(Beginning of Collected material)

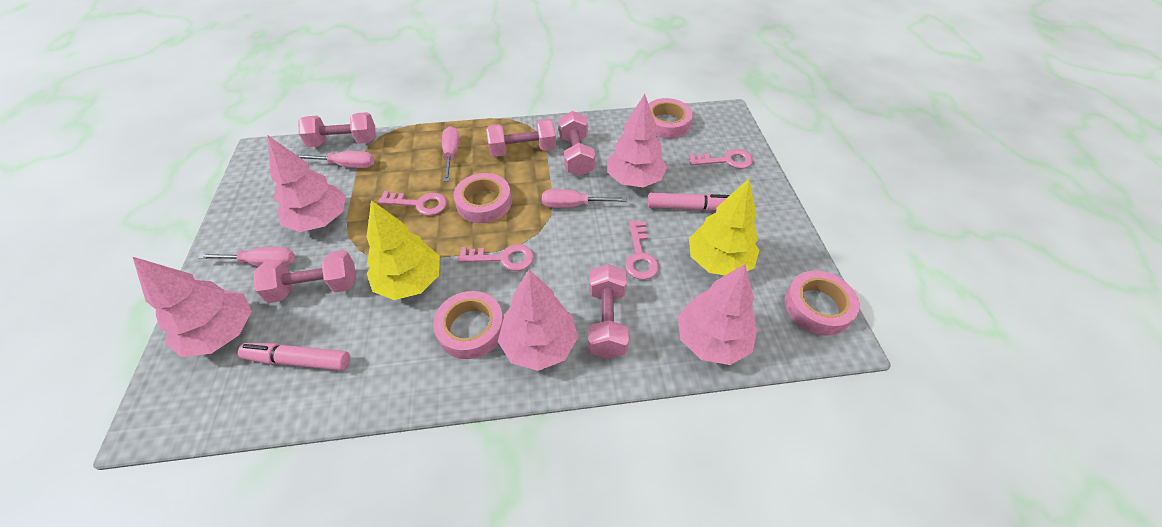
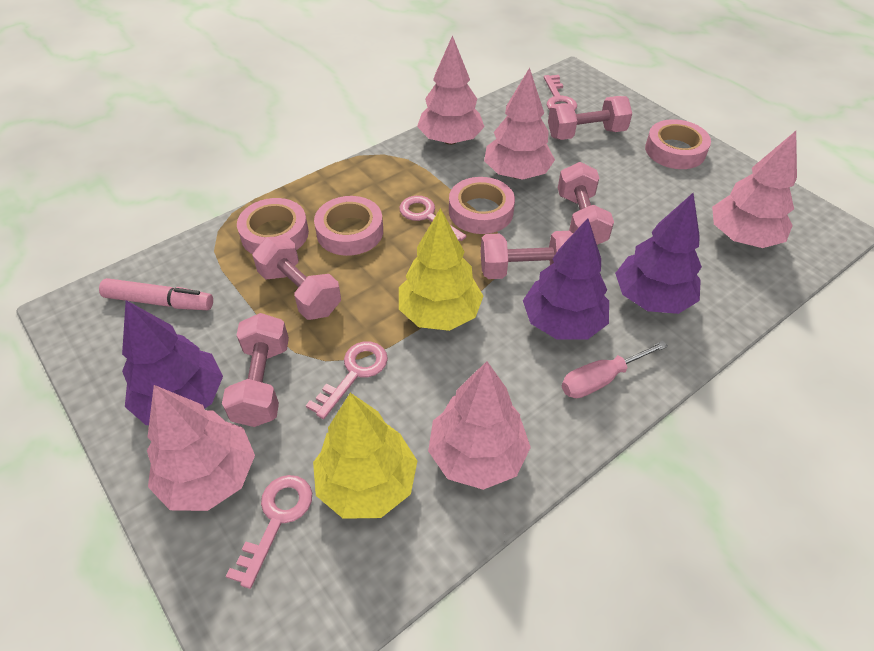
pink marker: 2 -> 1
pink screwdriver: 4 -> 1
purple tree: 0 -> 3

(End of Collected material)

> **Exercise brief**:
The response should reproduce all the material above exactly and leave out its pictures.

> **Task answer**:
pink marker: 2 -> 1
pink screwdriver: 4 -> 1
purple tree: 0 -> 3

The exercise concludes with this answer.